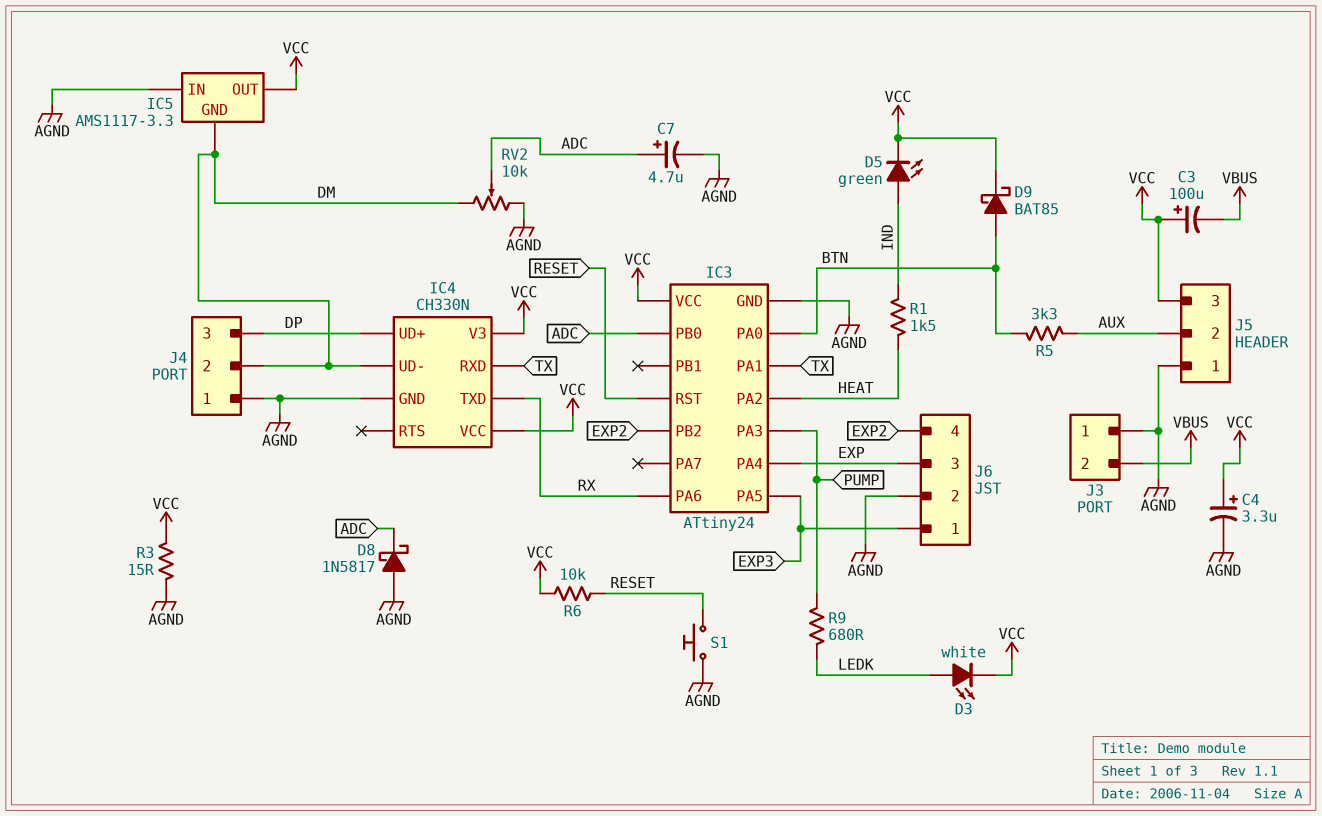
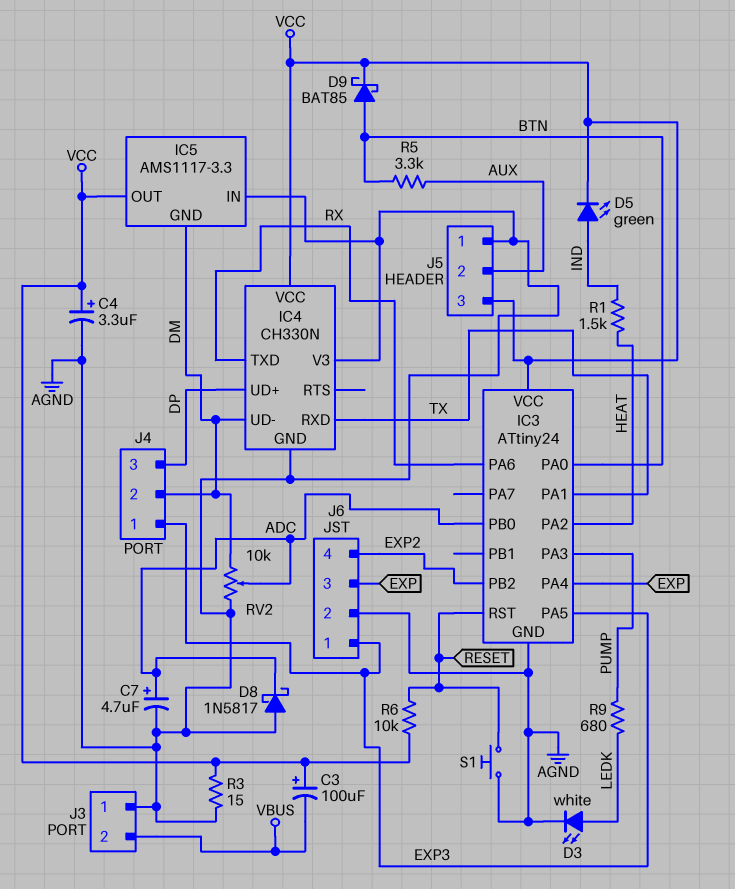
D3: LED white (A LEDK, K VCC) -> LED white (A LEDK, K AGND)
IC4 pin V3: VCC -> AGND
J4 pin 1: AGND -> EXP3

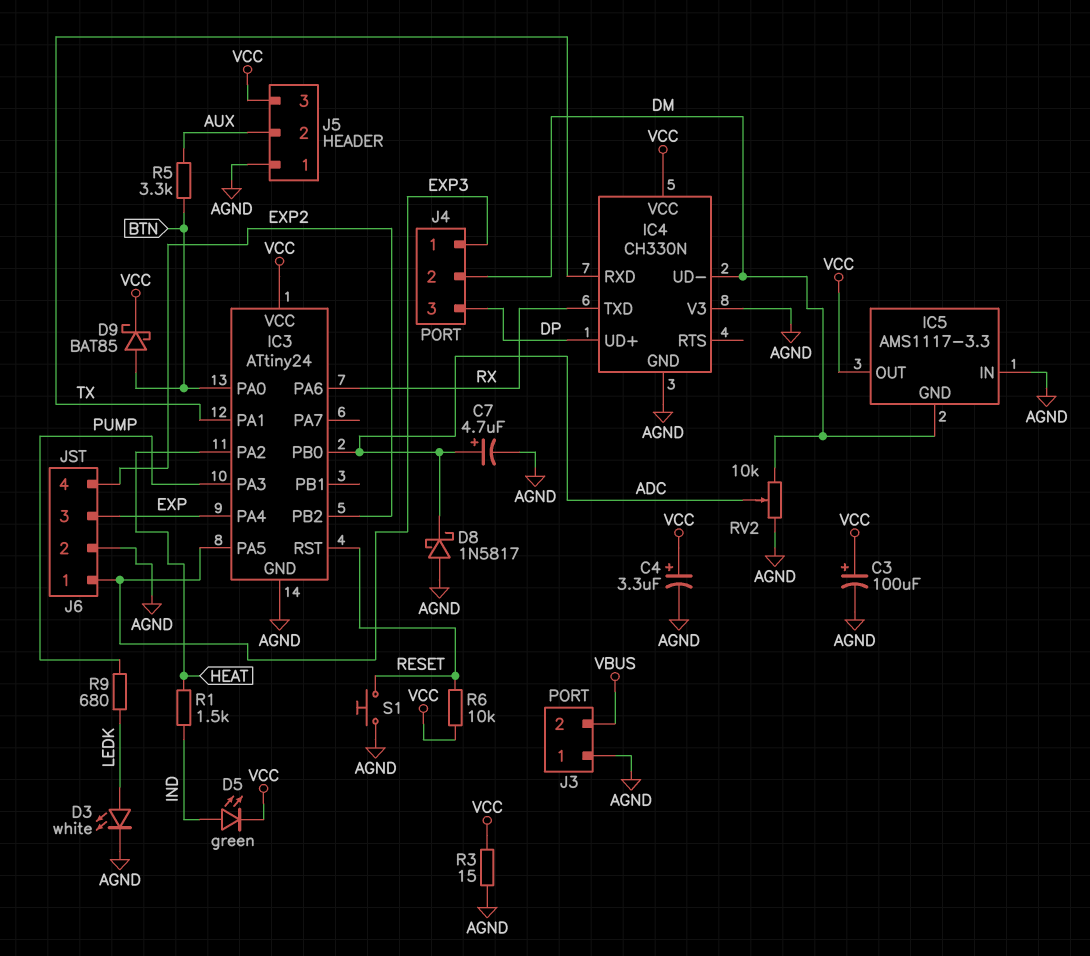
C3: 100uF (plus VCC, minus VBUS) -> 100uF (plus VCC, minus AGND)

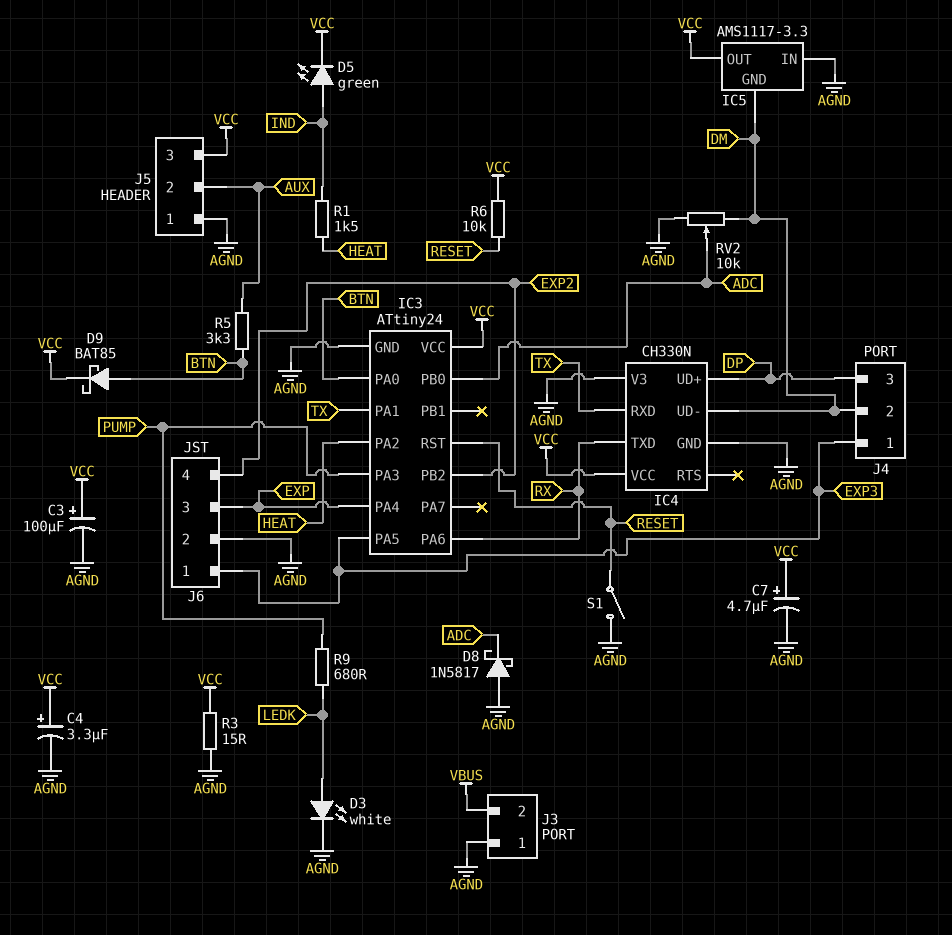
C7: 4.7uF (plus ADC, minus AGND) -> 4.7uF (plus VCC, minus AGND)
S1: button (AGND, RESET) -> switch (AGND, RESET)

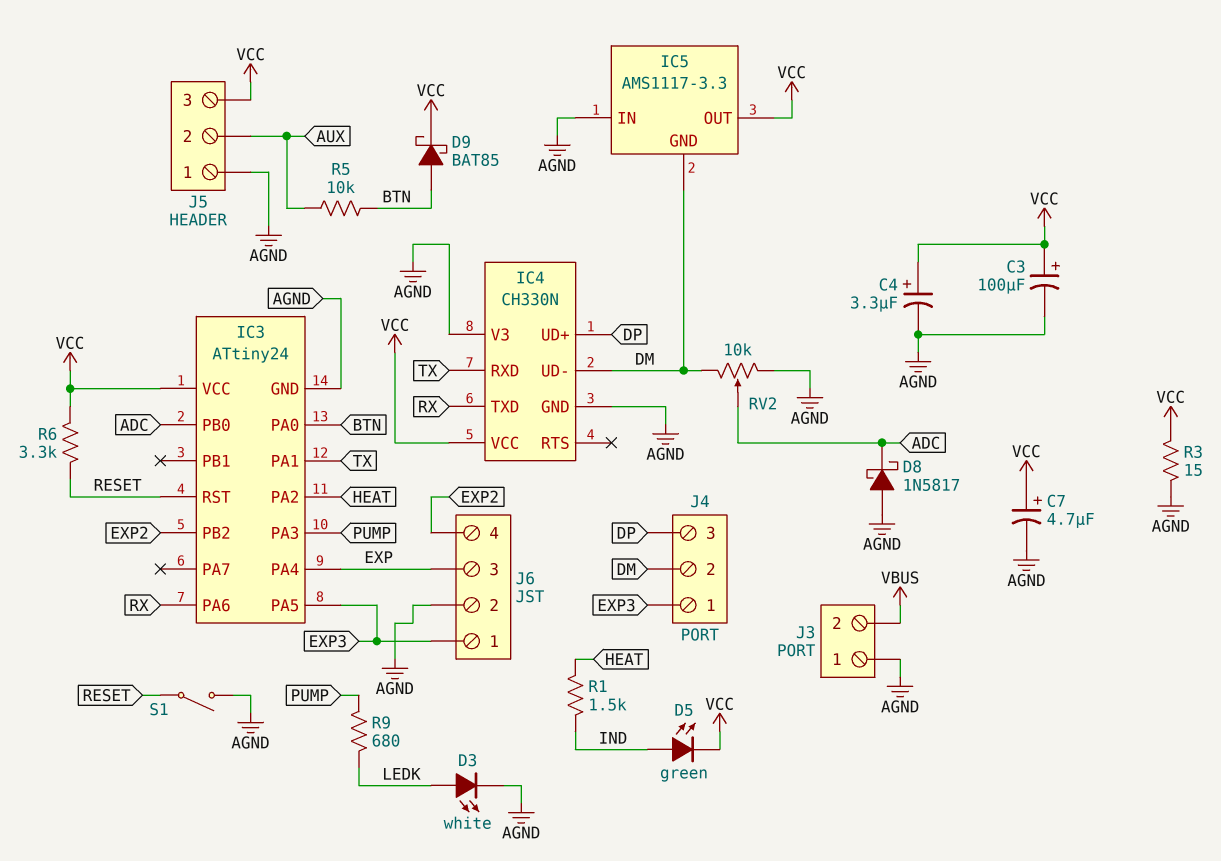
R5: 3.3k (AUX, BTN) -> 10k (AUX, BTN)
R6: 10k (RESET, VCC) -> 3.3k (RESET, VCC)

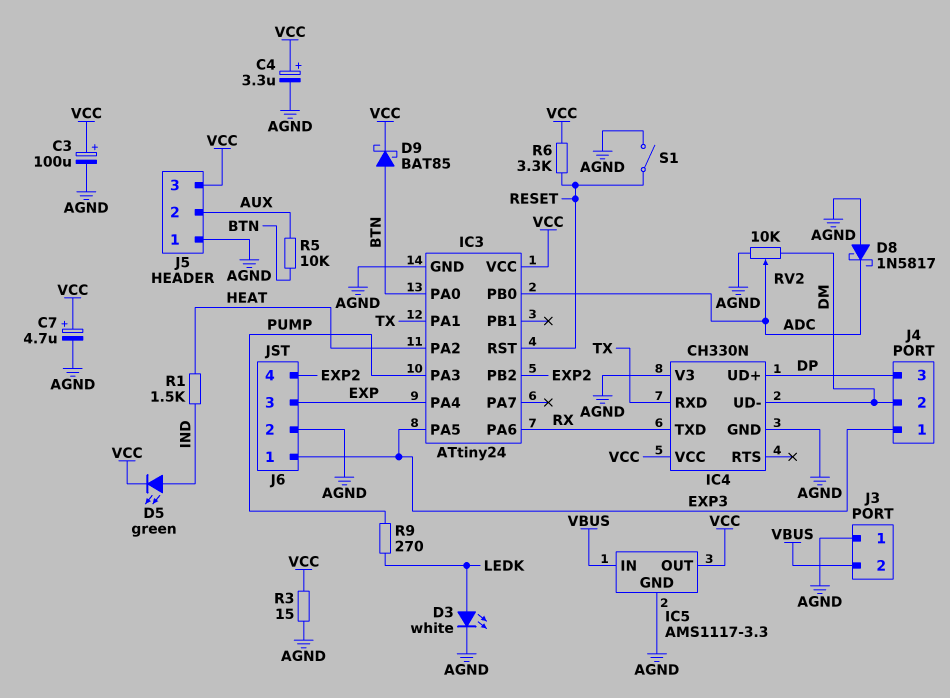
IC5 pin GND: DM -> AGND
IC5 pin IN: AGND -> VBUS
R9: 680 (LEDK, PUMP) -> 270 (LEDK, PUMP)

★ ★ ★ ★ ★

Work instructions:
Keep the pictures out, and write out the rest of the data above word for word.

Written reply:
D3: LED white (A LEDK, K VCC) -> LED white (A LEDK, K AGND)
IC4 pin V3: VCC -> AGND
J4 pin 1: AGND -> EXP3

C3: 100uF (plus VCC, minus VBUS) -> 100uF (plus VCC, minus AGND)

C7: 4.7uF (plus ADC, minus AGND) -> 4.7uF (plus VCC, minus AGND)
S1: button (AGND, RESET) -> switch (AGND, RESET)

R5: 3.3k (AUX, BTN) -> 10k (AUX, BTN)
R6: 10k (RESET, VCC) -> 3.3k (RESET, VCC)

IC5 pin GND: DM -> AGND
IC5 pin IN: AGND -> VBUS
R9: 680 (LEDK, PUMP) -> 270 (LEDK, PUMP)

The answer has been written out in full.